(PROMPT):
Copy exactly the line that contains "cyan star: (101, 77) -> (48, 56), moved" plus all remaining lines of the data, and leave out every line before it.

(RAW DATA):
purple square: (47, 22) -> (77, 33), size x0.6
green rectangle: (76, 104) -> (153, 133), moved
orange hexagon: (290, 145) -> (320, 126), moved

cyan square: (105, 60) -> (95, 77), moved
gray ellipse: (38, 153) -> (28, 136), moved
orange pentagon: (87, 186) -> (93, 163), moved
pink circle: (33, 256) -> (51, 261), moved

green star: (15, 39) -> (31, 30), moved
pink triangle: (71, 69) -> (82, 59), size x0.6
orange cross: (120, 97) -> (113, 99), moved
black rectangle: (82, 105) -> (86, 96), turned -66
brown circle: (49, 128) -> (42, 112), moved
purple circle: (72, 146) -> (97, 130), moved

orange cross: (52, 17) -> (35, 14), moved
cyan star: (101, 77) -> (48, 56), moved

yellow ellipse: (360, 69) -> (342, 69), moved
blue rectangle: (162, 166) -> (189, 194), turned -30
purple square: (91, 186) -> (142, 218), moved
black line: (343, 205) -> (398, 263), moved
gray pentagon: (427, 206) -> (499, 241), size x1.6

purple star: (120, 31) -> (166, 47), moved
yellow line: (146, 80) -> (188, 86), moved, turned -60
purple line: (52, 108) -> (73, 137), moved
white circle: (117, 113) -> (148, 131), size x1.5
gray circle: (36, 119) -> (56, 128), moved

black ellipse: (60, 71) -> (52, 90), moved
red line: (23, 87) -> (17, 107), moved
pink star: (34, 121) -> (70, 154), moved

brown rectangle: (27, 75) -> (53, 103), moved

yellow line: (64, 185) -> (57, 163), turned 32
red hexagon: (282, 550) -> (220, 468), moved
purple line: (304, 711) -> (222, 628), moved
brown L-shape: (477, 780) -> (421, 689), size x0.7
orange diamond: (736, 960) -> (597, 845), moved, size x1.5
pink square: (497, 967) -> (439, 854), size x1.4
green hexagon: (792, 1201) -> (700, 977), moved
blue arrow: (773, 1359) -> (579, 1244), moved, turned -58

(ANSWER BOX):
cyan star: (101, 77) -> (48, 56), moved

yellow ellipse: (360, 69) -> (342, 69), moved
blue rectangle: (162, 166) -> (189, 194), turned -30
purple square: (91, 186) -> (142, 218), moved
black line: (343, 205) -> (398, 263), moved
gray pentagon: (427, 206) -> (499, 241), size x1.6

purple star: (120, 31) -> (166, 47), moved
yellow line: (146, 80) -> (188, 86), moved, turned -60
purple line: (52, 108) -> (73, 137), moved
white circle: (117, 113) -> (148, 131), size x1.5
gray circle: (36, 119) -> (56, 128), moved

black ellipse: (60, 71) -> (52, 90), moved
red line: (23, 87) -> (17, 107), moved
pink star: (34, 121) -> (70, 154), moved

brown rectangle: (27, 75) -> (53, 103), moved

yellow line: (64, 185) -> (57, 163), turned 32
red hexagon: (282, 550) -> (220, 468), moved
purple line: (304, 711) -> (222, 628), moved
brown L-shape: (477, 780) -> (421, 689), size x0.7
orange diamond: (736, 960) -> (597, 845), moved, size x1.5
pink square: (497, 967) -> (439, 854), size x1.4
green hexagon: (792, 1201) -> (700, 977), moved
blue arrow: (773, 1359) -> (579, 1244), moved, turned -58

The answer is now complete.